[MATERIAL FOR THE TASK — start]

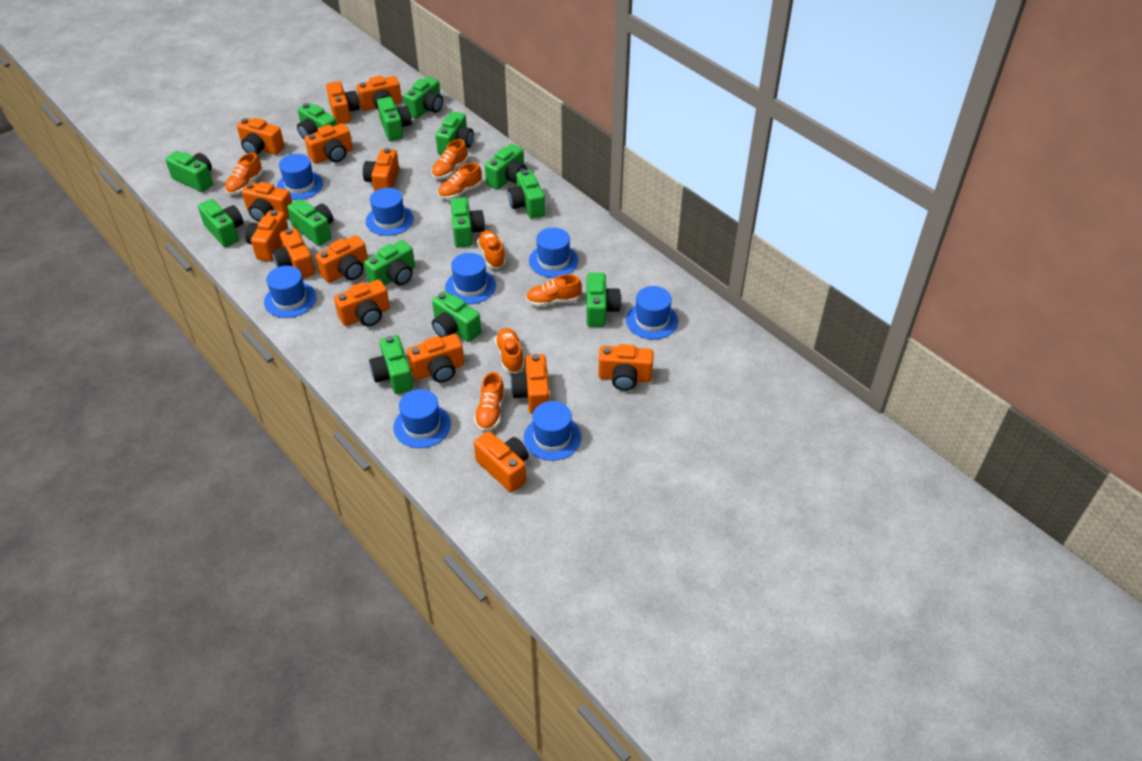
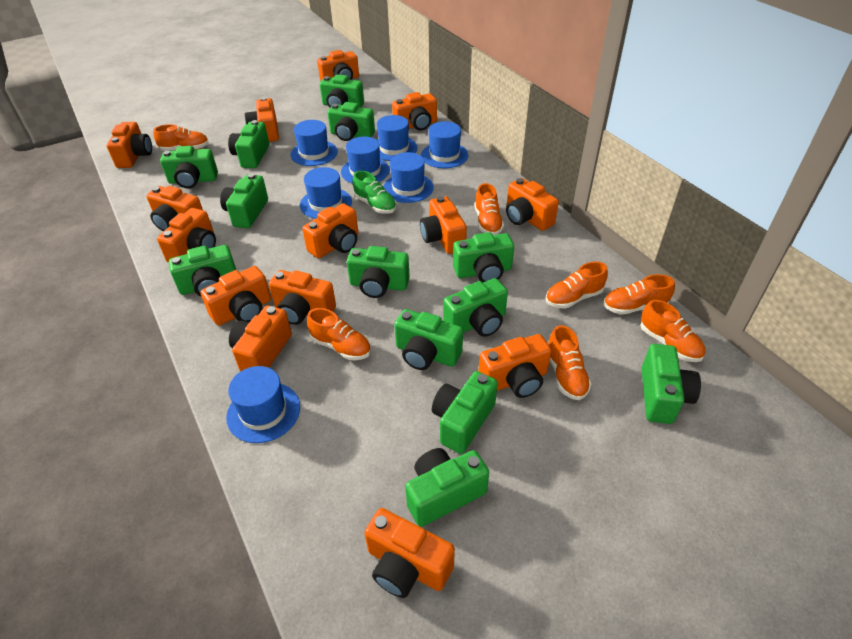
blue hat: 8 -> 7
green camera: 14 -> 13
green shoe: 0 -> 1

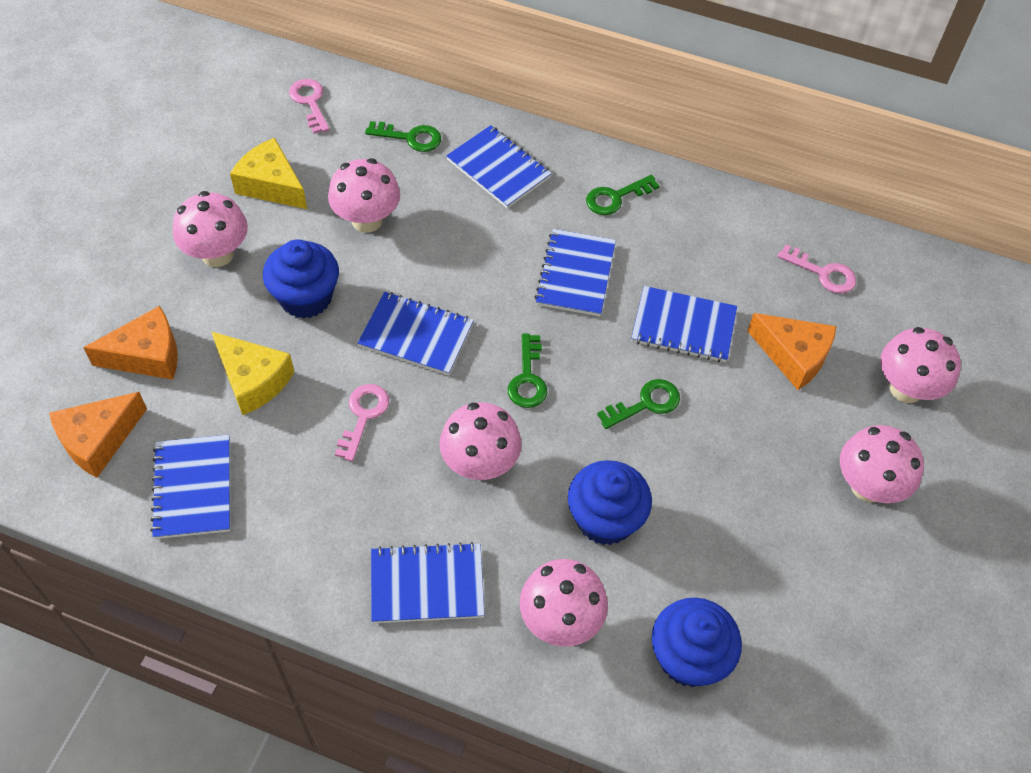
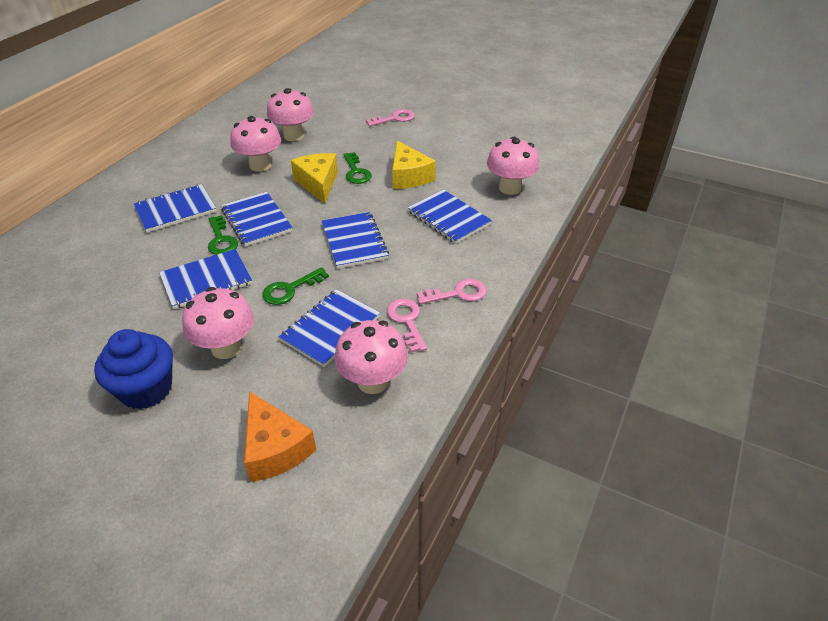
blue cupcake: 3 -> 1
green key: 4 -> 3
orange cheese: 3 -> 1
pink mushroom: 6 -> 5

[MATERIAL FOR THE TASK — finish]

> **PROBLEM REQUIREMENTS**: Reproduce nothing but the lines running from the line with "green camera: 14 -> 13" through the end of the records, keeping both end lines and dropping the pictures.

> **EXPECTED OUTPUT**:
green camera: 14 -> 13
green shoe: 0 -> 1

blue cupcake: 3 -> 1
green key: 4 -> 3
orange cheese: 3 -> 1
pink mushroom: 6 -> 5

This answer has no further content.